▸ **Task directions**
Retype, word for word, every line from the one holding "grey cylinder: 4 -> 7" through the one holding "yellow banana: 0 -> 4" in the entries below, both included, and only those lines.

▸ **Supplied data**
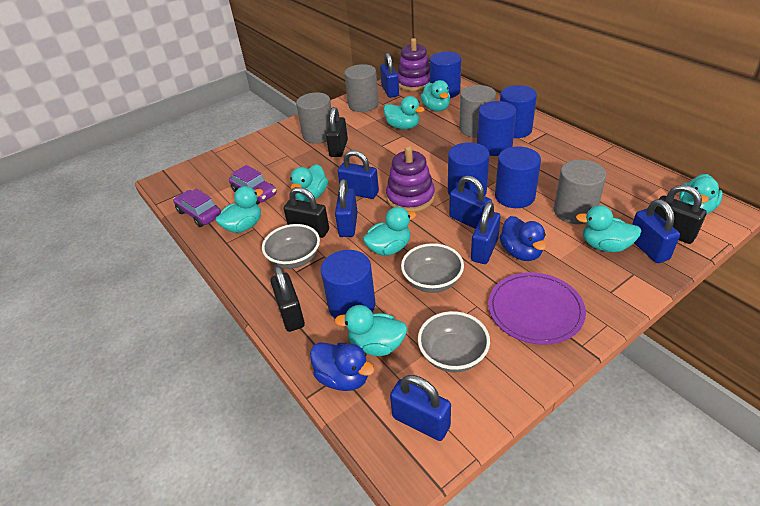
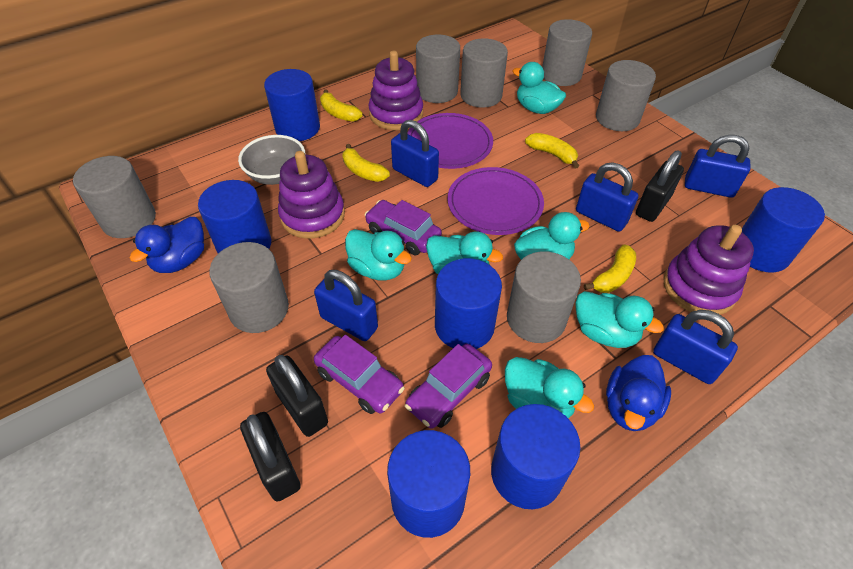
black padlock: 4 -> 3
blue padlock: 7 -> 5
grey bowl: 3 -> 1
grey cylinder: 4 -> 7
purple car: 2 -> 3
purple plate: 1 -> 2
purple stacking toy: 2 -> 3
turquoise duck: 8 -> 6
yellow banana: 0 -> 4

---

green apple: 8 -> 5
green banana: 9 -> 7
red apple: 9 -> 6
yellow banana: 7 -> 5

▸ **The answer**
grey cylinder: 4 -> 7
purple car: 2 -> 3
purple plate: 1 -> 2
purple stacking toy: 2 -> 3
turquoise duck: 8 -> 6
yellow banana: 0 -> 4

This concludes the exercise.